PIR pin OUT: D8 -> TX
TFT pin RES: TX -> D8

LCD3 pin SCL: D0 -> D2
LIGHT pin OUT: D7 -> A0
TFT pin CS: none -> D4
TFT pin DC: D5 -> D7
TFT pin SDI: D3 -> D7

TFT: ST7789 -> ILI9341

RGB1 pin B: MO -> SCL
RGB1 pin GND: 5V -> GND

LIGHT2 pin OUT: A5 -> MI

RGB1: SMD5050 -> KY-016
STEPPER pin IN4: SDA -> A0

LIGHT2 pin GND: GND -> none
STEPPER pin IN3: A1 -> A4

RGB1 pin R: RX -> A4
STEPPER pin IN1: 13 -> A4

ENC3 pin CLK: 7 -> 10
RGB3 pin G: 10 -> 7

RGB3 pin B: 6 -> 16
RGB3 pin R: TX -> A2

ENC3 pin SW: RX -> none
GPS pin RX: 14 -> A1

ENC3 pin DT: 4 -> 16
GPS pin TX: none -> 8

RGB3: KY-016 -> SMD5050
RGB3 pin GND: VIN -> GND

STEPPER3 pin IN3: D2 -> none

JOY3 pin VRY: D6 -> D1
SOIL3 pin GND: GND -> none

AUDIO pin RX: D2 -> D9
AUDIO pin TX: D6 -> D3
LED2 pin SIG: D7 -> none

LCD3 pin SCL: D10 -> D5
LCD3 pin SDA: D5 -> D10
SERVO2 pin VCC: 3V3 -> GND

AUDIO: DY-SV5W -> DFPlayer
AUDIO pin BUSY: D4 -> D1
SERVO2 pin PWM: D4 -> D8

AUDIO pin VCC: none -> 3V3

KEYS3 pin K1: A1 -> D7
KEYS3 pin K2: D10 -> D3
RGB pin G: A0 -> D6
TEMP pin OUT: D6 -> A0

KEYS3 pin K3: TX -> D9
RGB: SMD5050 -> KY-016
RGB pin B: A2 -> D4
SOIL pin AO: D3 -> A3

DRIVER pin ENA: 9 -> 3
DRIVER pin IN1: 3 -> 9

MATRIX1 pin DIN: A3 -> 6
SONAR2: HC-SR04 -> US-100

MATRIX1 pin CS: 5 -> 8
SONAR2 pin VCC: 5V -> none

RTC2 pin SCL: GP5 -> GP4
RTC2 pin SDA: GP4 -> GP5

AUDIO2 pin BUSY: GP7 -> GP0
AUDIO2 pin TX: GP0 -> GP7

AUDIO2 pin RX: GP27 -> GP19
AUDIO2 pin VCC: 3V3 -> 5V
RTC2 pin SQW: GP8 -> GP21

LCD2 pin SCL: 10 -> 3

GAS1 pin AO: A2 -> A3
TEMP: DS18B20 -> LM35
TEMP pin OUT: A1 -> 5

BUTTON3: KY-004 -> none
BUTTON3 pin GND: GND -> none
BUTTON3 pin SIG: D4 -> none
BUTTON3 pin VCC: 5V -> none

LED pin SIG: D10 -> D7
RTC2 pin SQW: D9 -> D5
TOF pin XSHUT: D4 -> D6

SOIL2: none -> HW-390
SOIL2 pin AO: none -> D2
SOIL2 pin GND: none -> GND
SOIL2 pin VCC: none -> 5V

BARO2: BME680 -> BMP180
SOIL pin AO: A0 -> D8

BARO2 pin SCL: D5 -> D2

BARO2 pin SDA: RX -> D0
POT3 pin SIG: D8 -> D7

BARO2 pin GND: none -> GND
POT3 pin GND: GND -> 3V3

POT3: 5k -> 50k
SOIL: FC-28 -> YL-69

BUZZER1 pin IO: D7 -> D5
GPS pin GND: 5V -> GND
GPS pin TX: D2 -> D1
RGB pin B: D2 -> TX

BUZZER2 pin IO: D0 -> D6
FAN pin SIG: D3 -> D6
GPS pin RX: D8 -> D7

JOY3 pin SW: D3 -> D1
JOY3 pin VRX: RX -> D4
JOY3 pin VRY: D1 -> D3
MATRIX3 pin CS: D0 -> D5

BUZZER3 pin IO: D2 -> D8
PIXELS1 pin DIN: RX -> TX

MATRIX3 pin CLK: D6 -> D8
※ ※ ※
• WHAT YOU SHOULD DO
Exactly as written, give the line containing "LCD2 pin SCL: 10 -> 3" and all remaining lines of the records.

• EXERCISE SOLUTION
LCD2 pin SCL: 10 -> 3

GAS1 pin AO: A2 -> A3
TEMP: DS18B20 -> LM35
TEMP pin OUT: A1 -> 5

BUTTON3: KY-004 -> none
BUTTON3 pin GND: GND -> none
BUTTON3 pin SIG: D4 -> none
BUTTON3 pin VCC: 5V -> none

LED pin SIG: D10 -> D7
RTC2 pin SQW: D9 -> D5
TOF pin XSHUT: D4 -> D6

SOIL2: none -> HW-390
SOIL2 pin AO: none -> D2
SOIL2 pin GND: none -> GND
SOIL2 pin VCC: none -> 5V

BARO2: BME680 -> BMP180
SOIL pin AO: A0 -> D8

BARO2 pin SCL: D5 -> D2

BARO2 pin SDA: RX -> D0
POT3 pin SIG: D8 -> D7

BARO2 pin GND: none -> GND
POT3 pin GND: GND -> 3V3

POT3: 5k -> 50k
SOIL: FC-28 -> YL-69

BUZZER1 pin IO: D7 -> D5
GPS pin GND: 5V -> GND
GPS pin TX: D2 -> D1
RGB pin B: D2 -> TX

BUZZER2 pin IO: D0 -> D6
FAN pin SIG: D3 -> D6
GPS pin RX: D8 -> D7

JOY3 pin SW: D3 -> D1
JOY3 pin VRX: RX -> D4
JOY3 pin VRY: D1 -> D3
MATRIX3 pin CS: D0 -> D5

BUZZER3 pin IO: D2 -> D8
PIXELS1 pin DIN: RX -> TX

MATRIX3 pin CLK: D6 -> D8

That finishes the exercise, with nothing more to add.